Saved data entries:
○ ○ ○

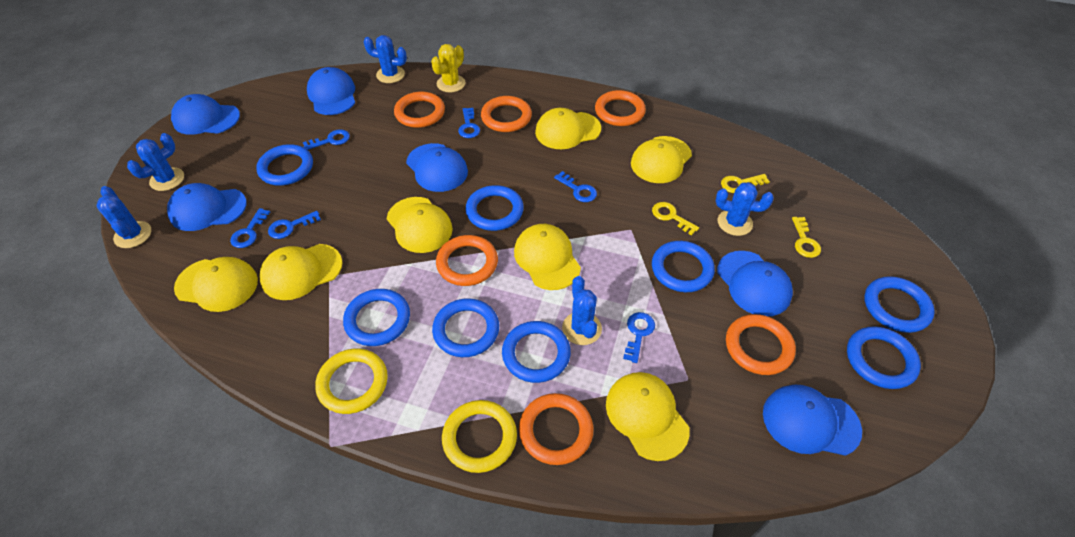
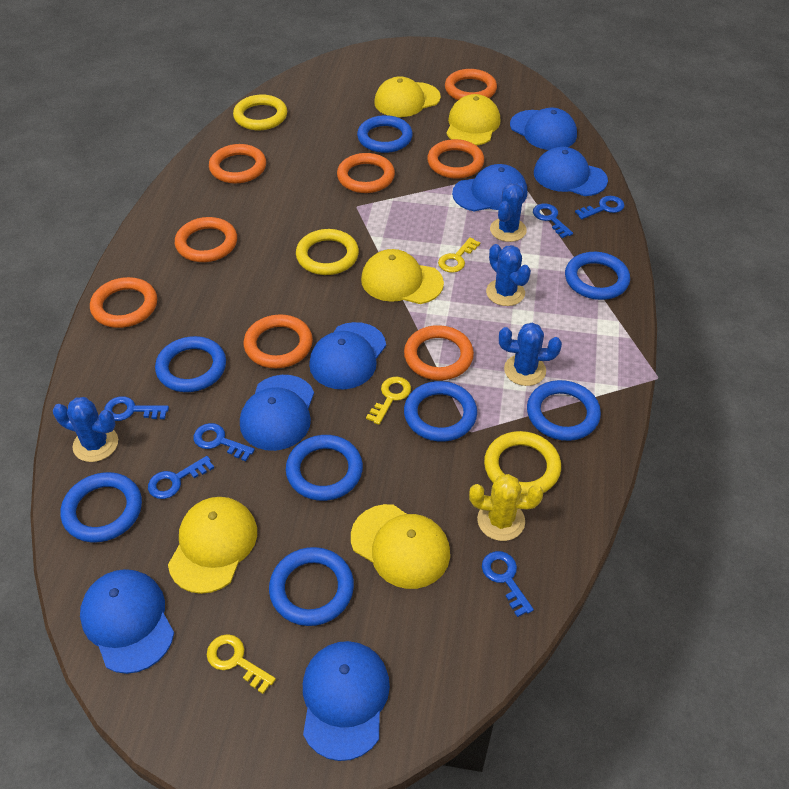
blue cactus: 5 -> 4
blue cap: 6 -> 7
orange ring: 6 -> 8
yellow cap: 7 -> 5
yellow ring: 2 -> 3

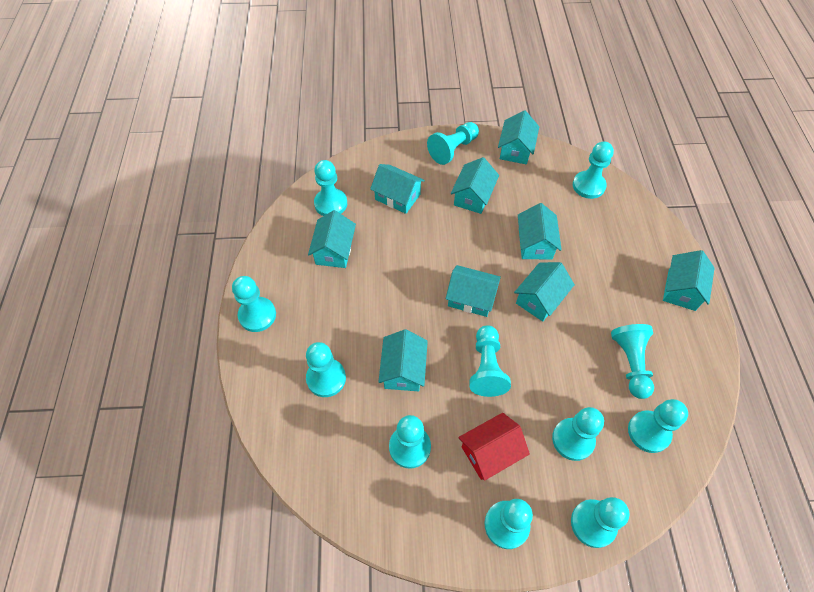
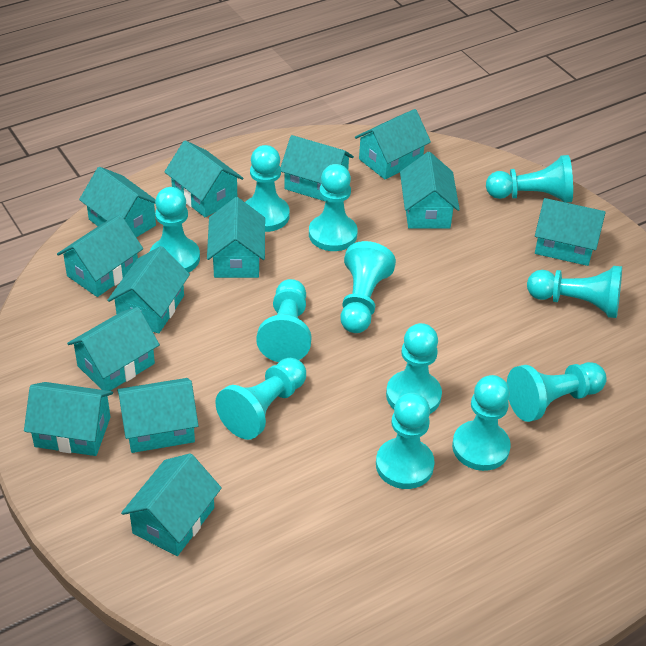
red house: 1 -> 0
turquoise house: 9 -> 13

○ ○ ○

In your copy of the entries above, keep the text exact and leave out the pictures.

» **Task solution**:
blue cactus: 5 -> 4
blue cap: 6 -> 7
orange ring: 6 -> 8
yellow cap: 7 -> 5
yellow ring: 2 -> 3

red house: 1 -> 0
turquoise house: 9 -> 13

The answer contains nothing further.